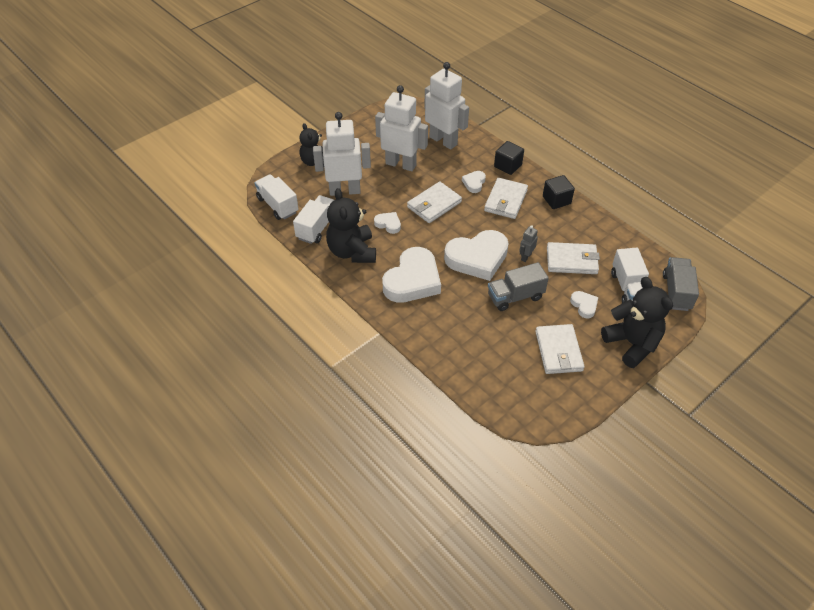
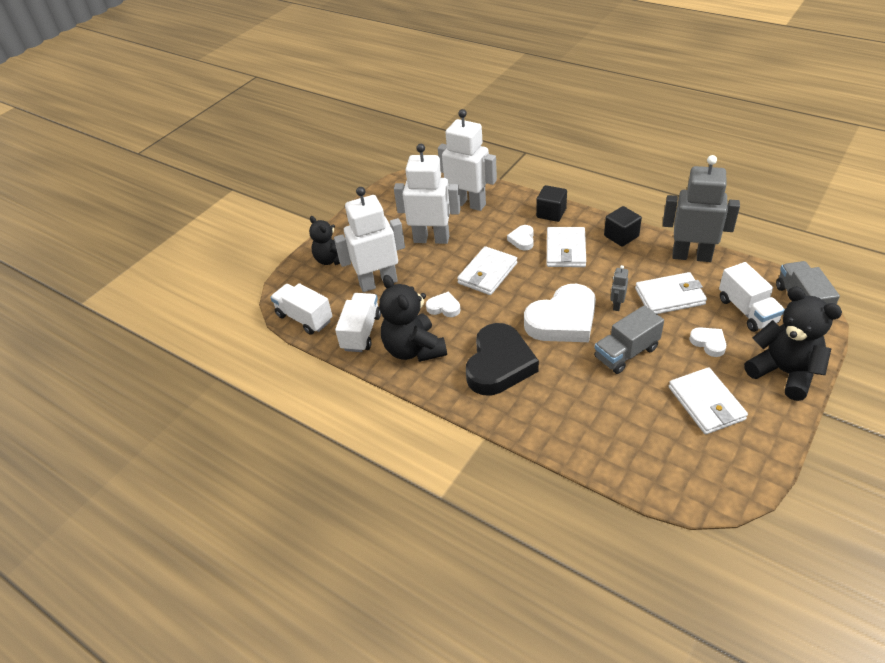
camera: 10 degrees left, 5 degrees down
(413, 280) = (499, 364): white heart -> black heart
(606, 231) = (691, 256): none -> grey robot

=-=-=-=-=

Task to complete> All of the data should come back exactly as written, but without pictures.

Task result>
camera: 10 degrees left, 5 degrees down
(413, 280) = (499, 364): white heart -> black heart
(606, 231) = (691, 256): none -> grey robot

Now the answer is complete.